Scan the listing below for the string "brick" and copy each line where it turns up.

■ SUPPLIED MATERIAL
::::

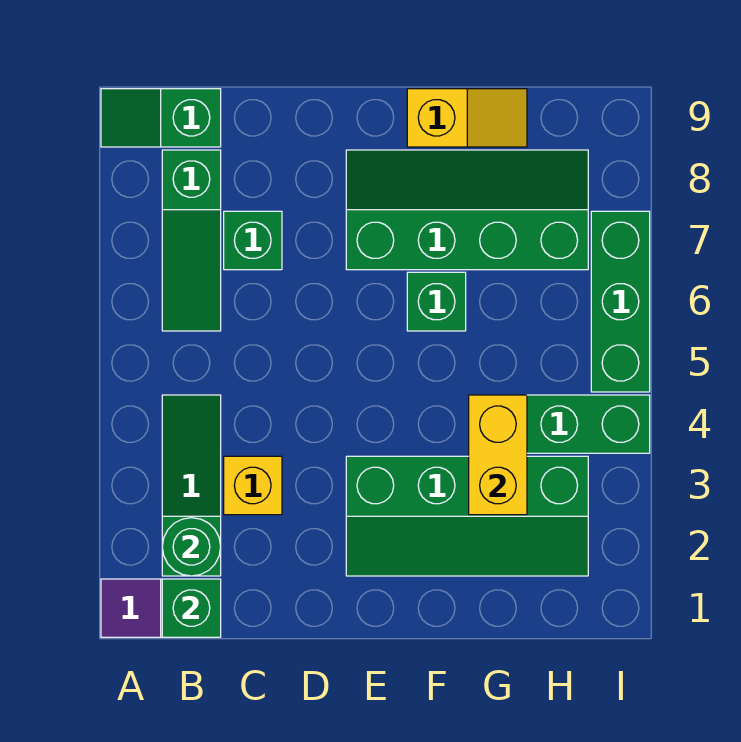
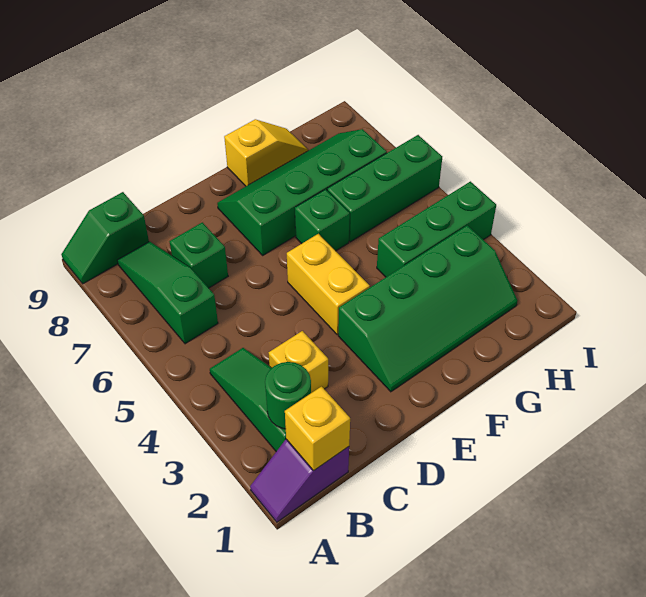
green brick B1 level 2 -> yellow brick B1 level 2
green slope B6:B8 level 1 top 8 -> green slope B6:B8 level 1 top 6
yellow brick G3:G4 level 2 -> yellow brick E4:E5 level 1
green brick I5:I7 level 1 -> green brick G6:I6 level 1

::::

■ TASK RESPONSE
green brick B1 level 2 -> yellow brick B1 level 2
yellow brick G3:G4 level 2 -> yellow brick E4:E5 level 1
green brick I5:I7 level 1 -> green brick G6:I6 level 1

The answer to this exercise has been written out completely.